◆ Exercise brief
Go through the records and tally the lines that include the word "orange". The answer is that total alone.

Spatial object tracking data
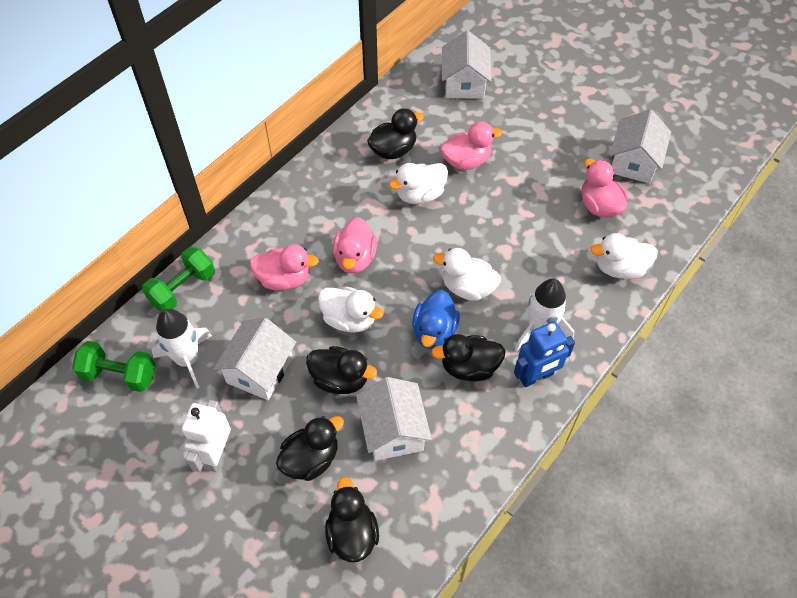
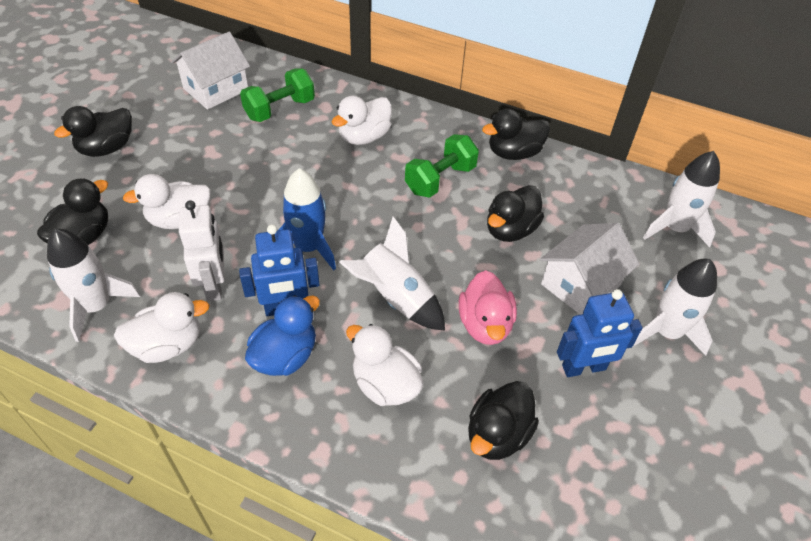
blue robot: 1 -> 2
blue rocket: 0 -> 1
pink duck: 4 -> 1
white house: 4 -> 2
white rocket: 2 -> 4

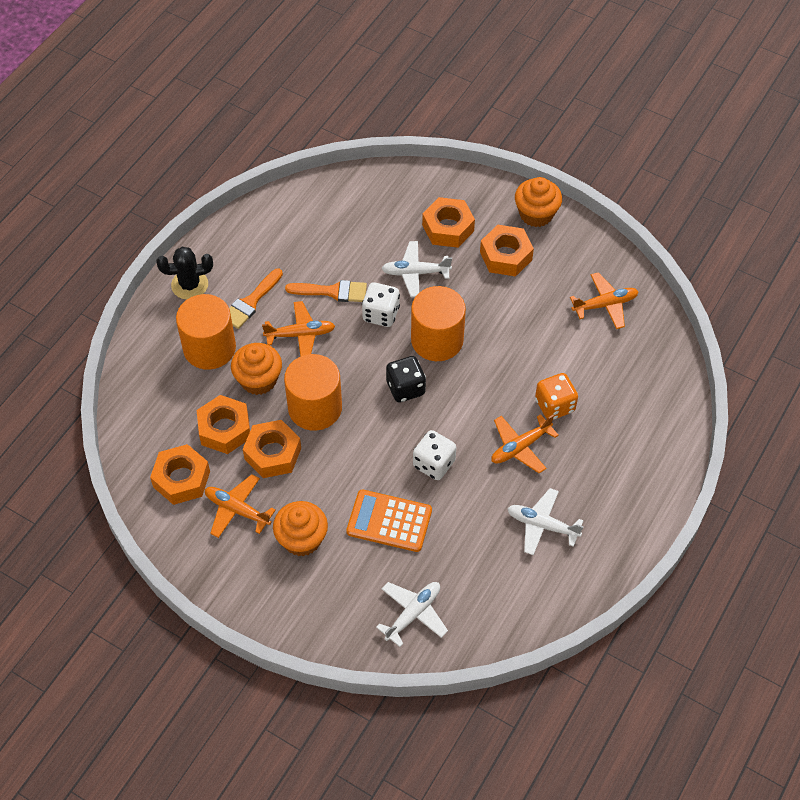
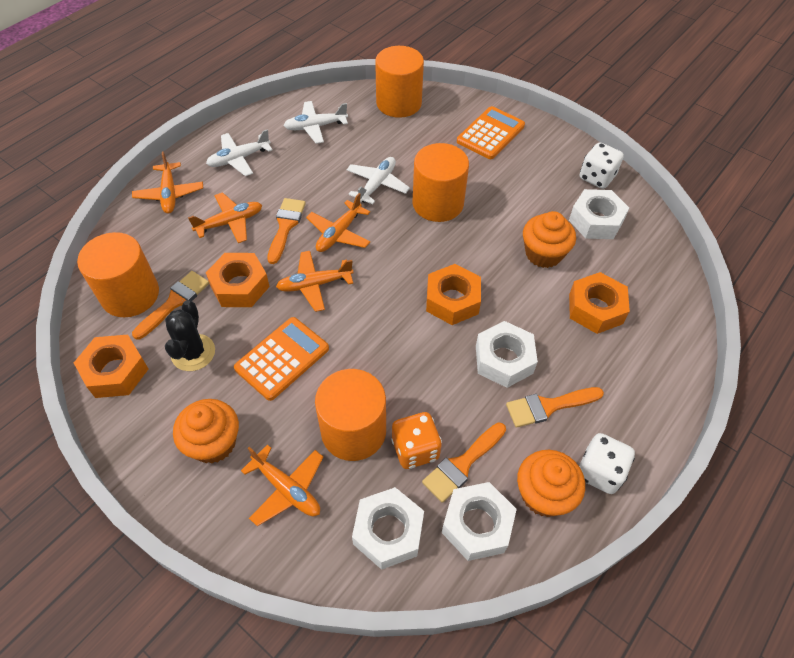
black dice: 1 -> 0
orange brush: 2 -> 4
orange calculator: 1 -> 2
orange cylinder: 3 -> 4
orange nut: 5 -> 4
orange plane: 4 -> 5
white nut: 0 -> 4

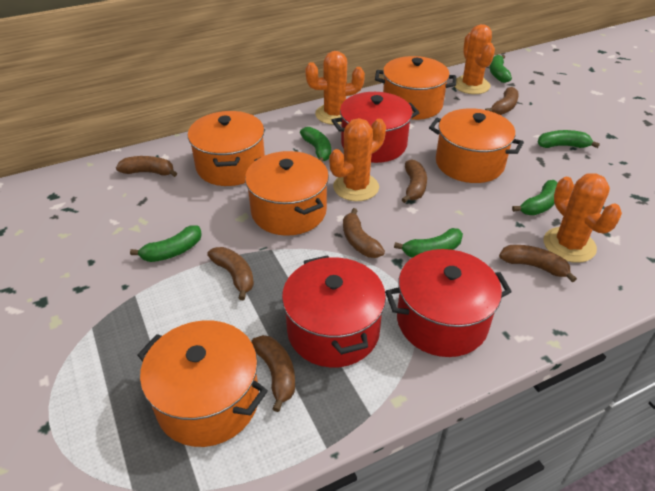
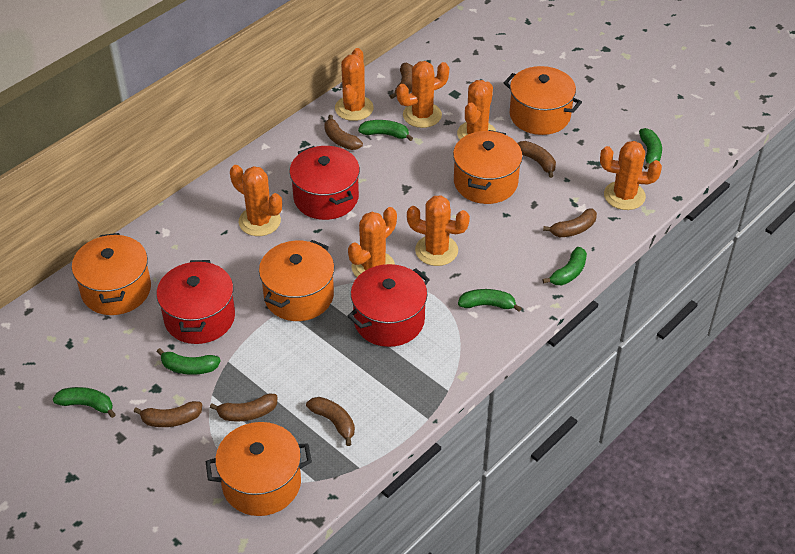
orange cactus: 4 -> 7

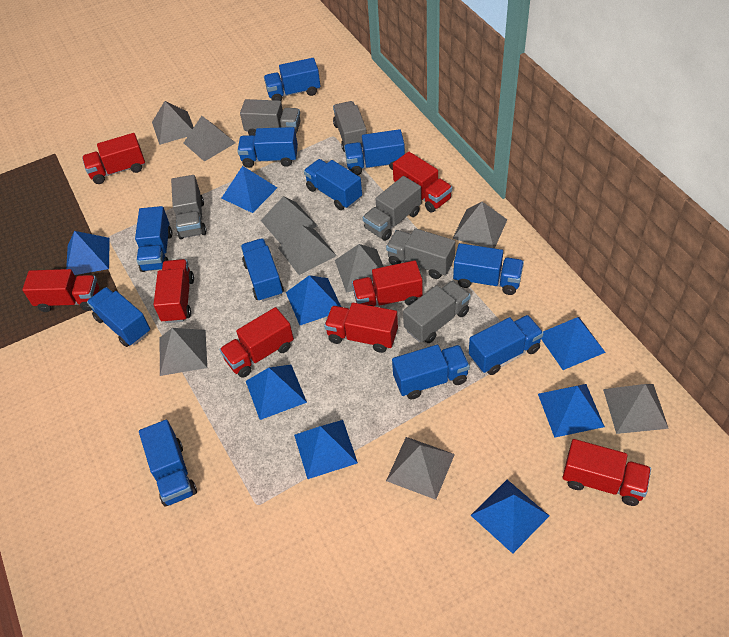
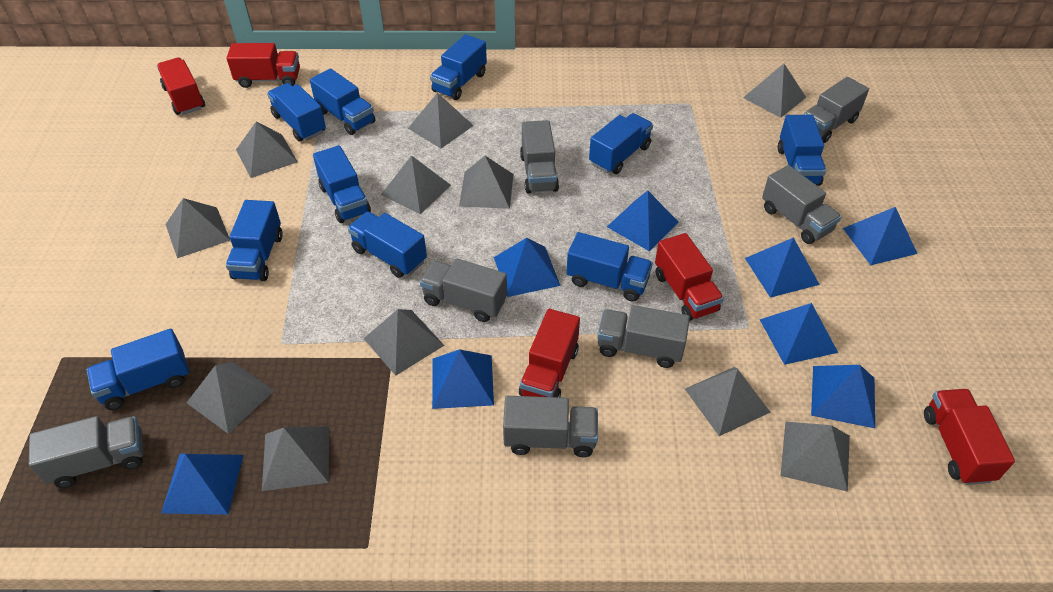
blue truck: 11 -> 10
grey pyramid: 9 -> 11
grey truck: 6 -> 7
red truck: 8 -> 5

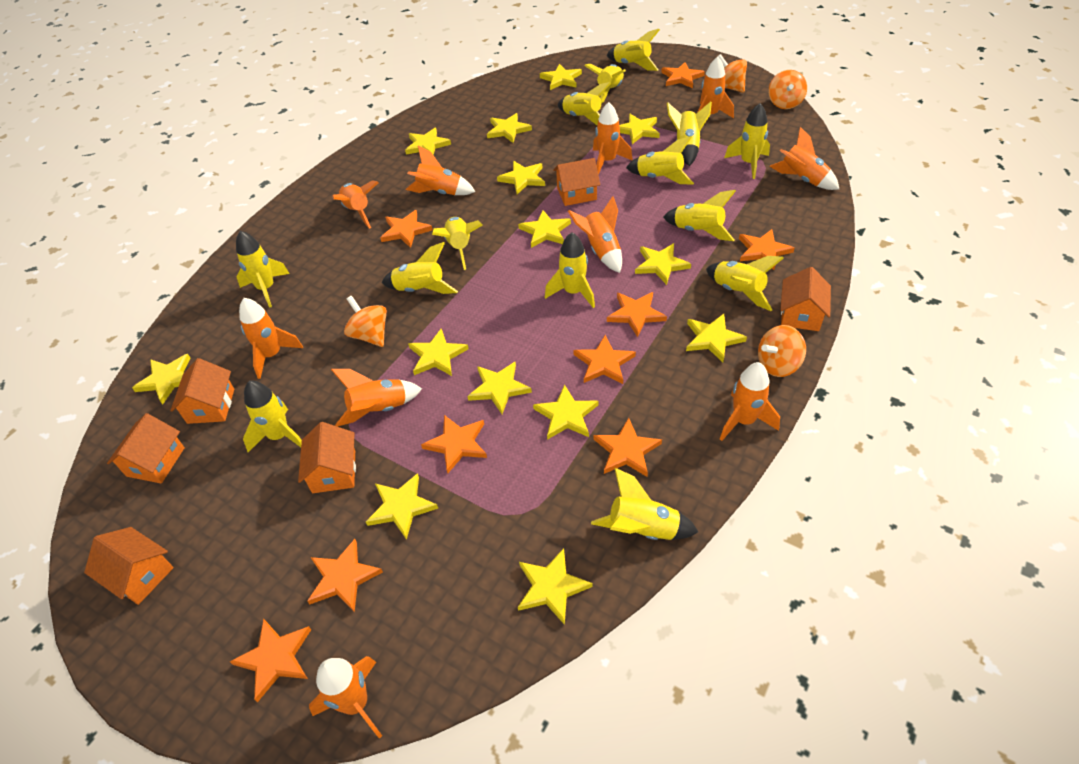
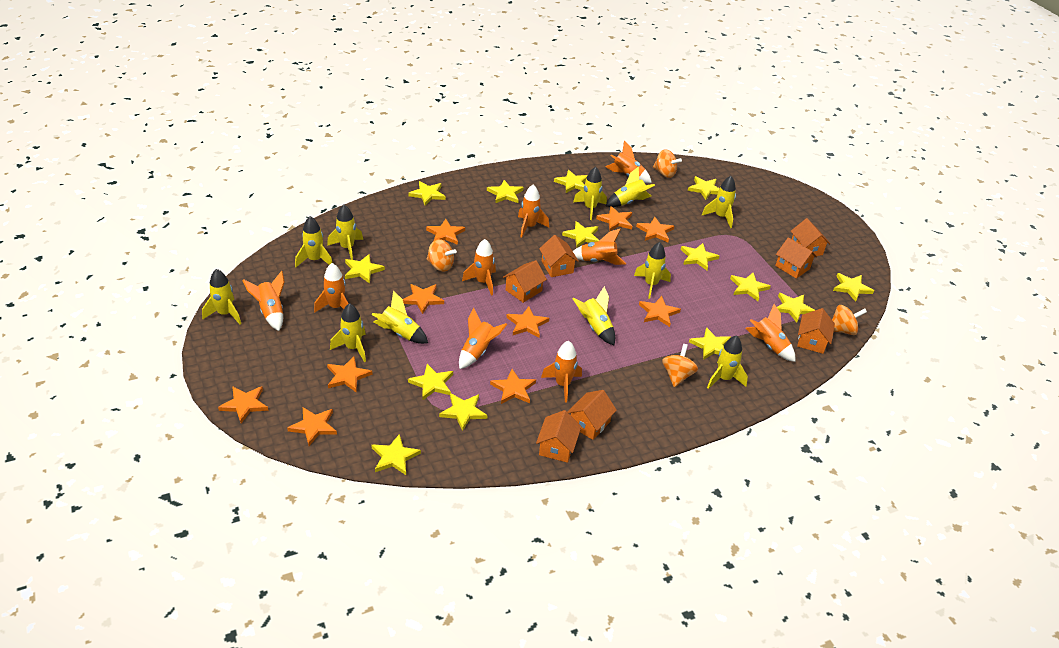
orange house: 6 -> 7
orange rocket: 10 -> 9
orange star: 9 -> 10
yellow rocket: 14 -> 11

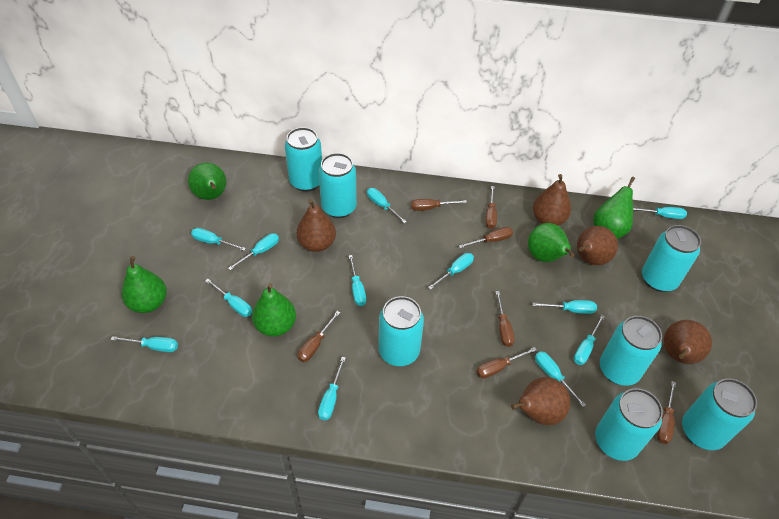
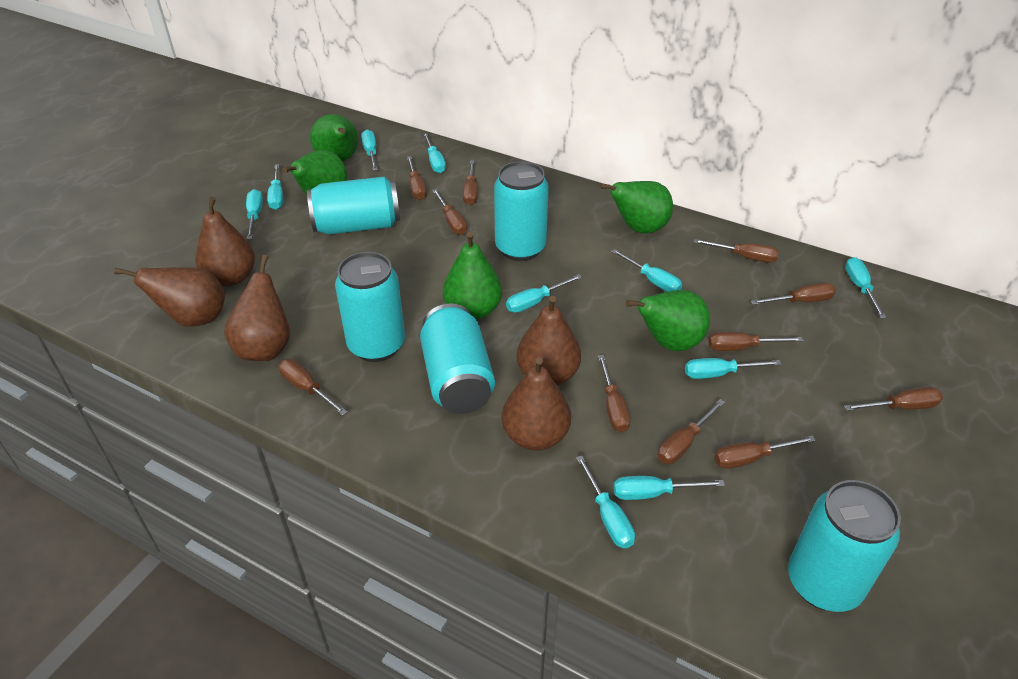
brown screwdriver: 7 -> 11
turquoise can: 7 -> 5
turquoise screwdriver: 12 -> 10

◆ Solution to this exercise
9